Give again, word for word, every line in the entries below from the line with "BT pin RXD: D0 -> D4" up to and including the line with "RADIO1 pin MOSI: TX -> D7", and no other line.
EXCERPTED DATA below:
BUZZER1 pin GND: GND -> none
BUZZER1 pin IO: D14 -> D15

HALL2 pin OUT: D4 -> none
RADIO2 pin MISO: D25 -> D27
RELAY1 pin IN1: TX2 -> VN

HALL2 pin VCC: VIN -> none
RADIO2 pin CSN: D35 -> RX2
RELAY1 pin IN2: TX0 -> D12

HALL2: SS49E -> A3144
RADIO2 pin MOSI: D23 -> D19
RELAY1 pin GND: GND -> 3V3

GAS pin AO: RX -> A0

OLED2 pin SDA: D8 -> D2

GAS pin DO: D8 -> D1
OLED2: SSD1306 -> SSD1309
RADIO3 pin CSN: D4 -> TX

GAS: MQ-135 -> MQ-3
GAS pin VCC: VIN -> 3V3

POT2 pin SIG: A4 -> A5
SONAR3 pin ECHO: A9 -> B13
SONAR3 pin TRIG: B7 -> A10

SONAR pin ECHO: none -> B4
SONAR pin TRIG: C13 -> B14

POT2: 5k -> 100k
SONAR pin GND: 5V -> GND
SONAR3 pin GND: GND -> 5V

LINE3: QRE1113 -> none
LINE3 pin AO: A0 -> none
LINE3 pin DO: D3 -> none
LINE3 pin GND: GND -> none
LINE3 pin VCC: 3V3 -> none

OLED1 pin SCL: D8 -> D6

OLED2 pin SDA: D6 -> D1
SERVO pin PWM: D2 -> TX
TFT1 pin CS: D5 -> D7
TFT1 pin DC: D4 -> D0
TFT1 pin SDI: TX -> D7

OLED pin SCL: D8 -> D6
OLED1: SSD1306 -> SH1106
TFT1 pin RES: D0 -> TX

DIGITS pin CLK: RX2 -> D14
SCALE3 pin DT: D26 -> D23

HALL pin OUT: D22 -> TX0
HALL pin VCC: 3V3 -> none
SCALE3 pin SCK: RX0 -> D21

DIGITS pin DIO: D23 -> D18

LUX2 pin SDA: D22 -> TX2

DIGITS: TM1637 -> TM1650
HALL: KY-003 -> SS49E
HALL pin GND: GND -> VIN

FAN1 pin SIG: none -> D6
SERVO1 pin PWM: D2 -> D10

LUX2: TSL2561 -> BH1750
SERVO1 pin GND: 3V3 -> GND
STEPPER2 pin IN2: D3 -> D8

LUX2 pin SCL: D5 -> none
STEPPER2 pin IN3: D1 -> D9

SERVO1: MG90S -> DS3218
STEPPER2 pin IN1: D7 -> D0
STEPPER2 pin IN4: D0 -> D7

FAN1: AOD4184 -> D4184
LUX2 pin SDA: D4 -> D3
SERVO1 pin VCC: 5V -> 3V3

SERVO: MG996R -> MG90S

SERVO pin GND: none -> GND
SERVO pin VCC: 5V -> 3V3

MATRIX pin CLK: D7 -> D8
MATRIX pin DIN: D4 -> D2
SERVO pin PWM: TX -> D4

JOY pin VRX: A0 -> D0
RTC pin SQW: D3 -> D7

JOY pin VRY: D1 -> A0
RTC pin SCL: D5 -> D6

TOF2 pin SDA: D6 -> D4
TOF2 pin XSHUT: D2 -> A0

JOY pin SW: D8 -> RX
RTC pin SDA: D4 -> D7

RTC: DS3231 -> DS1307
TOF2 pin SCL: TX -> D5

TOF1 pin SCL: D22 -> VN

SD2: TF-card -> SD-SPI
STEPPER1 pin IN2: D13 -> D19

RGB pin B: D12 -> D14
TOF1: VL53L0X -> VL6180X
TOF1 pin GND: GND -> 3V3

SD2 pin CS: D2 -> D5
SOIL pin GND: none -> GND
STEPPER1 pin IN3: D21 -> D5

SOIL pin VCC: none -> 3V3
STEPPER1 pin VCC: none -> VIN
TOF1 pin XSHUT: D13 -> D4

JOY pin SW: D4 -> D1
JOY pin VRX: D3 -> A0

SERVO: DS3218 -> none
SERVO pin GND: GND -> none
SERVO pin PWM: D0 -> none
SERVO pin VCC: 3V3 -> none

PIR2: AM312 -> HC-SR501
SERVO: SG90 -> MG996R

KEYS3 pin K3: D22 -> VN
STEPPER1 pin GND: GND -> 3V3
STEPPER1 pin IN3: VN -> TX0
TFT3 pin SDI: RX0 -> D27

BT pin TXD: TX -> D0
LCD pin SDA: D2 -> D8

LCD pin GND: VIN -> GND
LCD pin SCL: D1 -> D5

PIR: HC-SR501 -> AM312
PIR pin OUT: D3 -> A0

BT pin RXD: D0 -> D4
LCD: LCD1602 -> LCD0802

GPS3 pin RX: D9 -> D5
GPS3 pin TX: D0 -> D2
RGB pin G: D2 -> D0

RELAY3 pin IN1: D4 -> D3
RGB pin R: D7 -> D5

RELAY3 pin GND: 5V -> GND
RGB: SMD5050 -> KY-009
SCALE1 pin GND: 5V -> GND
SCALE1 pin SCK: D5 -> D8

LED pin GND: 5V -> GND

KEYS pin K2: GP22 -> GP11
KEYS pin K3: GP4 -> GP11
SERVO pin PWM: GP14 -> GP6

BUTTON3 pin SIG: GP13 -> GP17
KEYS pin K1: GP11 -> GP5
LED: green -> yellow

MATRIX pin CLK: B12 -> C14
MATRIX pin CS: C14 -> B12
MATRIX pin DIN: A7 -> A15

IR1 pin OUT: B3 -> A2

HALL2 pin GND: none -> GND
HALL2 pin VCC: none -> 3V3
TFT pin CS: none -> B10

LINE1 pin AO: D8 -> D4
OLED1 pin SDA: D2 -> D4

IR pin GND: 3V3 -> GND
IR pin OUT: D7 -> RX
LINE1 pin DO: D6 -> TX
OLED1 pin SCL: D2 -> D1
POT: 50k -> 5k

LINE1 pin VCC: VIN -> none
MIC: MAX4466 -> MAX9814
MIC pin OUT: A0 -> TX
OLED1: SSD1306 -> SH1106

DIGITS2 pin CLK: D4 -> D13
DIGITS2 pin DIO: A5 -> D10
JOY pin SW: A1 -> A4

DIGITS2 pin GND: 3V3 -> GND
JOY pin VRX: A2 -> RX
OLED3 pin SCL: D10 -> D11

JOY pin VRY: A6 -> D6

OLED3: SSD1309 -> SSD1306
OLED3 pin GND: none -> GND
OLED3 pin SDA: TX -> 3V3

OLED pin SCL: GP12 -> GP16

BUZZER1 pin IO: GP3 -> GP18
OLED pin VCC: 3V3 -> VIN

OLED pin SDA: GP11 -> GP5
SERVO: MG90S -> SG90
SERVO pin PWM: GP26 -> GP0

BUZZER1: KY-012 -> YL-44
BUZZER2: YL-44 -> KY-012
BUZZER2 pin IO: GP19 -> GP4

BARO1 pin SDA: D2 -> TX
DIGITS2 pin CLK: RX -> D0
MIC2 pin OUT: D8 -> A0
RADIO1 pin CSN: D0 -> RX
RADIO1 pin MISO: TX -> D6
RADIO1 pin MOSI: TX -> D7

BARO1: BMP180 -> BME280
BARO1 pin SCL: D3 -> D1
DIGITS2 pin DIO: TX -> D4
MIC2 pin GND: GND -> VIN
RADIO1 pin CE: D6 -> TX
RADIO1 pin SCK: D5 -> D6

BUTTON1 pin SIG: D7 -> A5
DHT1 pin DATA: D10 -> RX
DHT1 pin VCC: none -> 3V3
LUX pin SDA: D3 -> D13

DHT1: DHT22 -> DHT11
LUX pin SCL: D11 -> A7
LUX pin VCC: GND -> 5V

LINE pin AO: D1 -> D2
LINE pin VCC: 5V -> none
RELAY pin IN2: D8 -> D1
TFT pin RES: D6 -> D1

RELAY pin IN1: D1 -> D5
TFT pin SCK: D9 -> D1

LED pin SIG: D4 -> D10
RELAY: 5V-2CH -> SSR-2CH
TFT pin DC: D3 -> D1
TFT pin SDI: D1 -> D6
End of EXCERPTED DATA.
## RESULT FOR THIS EXERCISE
BT pin RXD: D0 -> D4
LCD: LCD1602 -> LCD0802

GPS3 pin RX: D9 -> D5
GPS3 pin TX: D0 -> D2
RGB pin G: D2 -> D0

RELAY3 pin IN1: D4 -> D3
RGB pin R: D7 -> D5

RELAY3 pin GND: 5V -> GND
RGB: SMD5050 -> KY-009
SCALE1 pin GND: 5V -> GND
SCALE1 pin SCK: D5 -> D8

LED pin GND: 5V -> GND

KEYS pin K2: GP22 -> GP11
KEYS pin K3: GP4 -> GP11
SERVO pin PWM: GP14 -> GP6

BUTTON3 pin SIG: GP13 -> GP17
KEYS pin K1: GP11 -> GP5
LED: green -> yellow

MATRIX pin CLK: B12 -> C14
MATRIX pin CS: C14 -> B12
MATRIX pin DIN: A7 -> A15

IR1 pin OUT: B3 -> A2

HALL2 pin GND: none -> GND
HALL2 pin VCC: none -> 3V3
TFT pin CS: none -> B10

LINE1 pin AO: D8 -> D4
OLED1 pin SDA: D2 -> D4

IR pin GND: 3V3 -> GND
IR pin OUT: D7 -> RX
LINE1 pin DO: D6 -> TX
OLED1 pin SCL: D2 -> D1
POT: 50k -> 5k

LINE1 pin VCC: VIN -> none
MIC: MAX4466 -> MAX9814
MIC pin OUT: A0 -> TX
OLED1: SSD1306 -> SH1106

DIGITS2 pin CLK: D4 -> D13
DIGITS2 pin DIO: A5 -> D10
JOY pin SW: A1 -> A4

DIGITS2 pin GND: 3V3 -> GND
JOY pin VRX: A2 -> RX
OLED3 pin SCL: D10 -> D11

JOY pin VRY: A6 -> D6

OLED3: SSD1309 -> SSD1306
OLED3 pin GND: none -> GND
OLED3 pin SDA: TX -> 3V3

OLED pin SCL: GP12 -> GP16

BUZZER1 pin IO: GP3 -> GP18
OLED pin VCC: 3V3 -> VIN

OLED pin SDA: GP11 -> GP5
SERVO: MG90S -> SG90
SERVO pin PWM: GP26 -> GP0

BUZZER1: KY-012 -> YL-44
BUZZER2: YL-44 -> KY-012
BUZZER2 pin IO: GP19 -> GP4

BARO1 pin SDA: D2 -> TX
DIGITS2 pin CLK: RX -> D0
MIC2 pin OUT: D8 -> A0
RADIO1 pin CSN: D0 -> RX
RADIO1 pin MISO: TX -> D6
RADIO1 pin MOSI: TX -> D7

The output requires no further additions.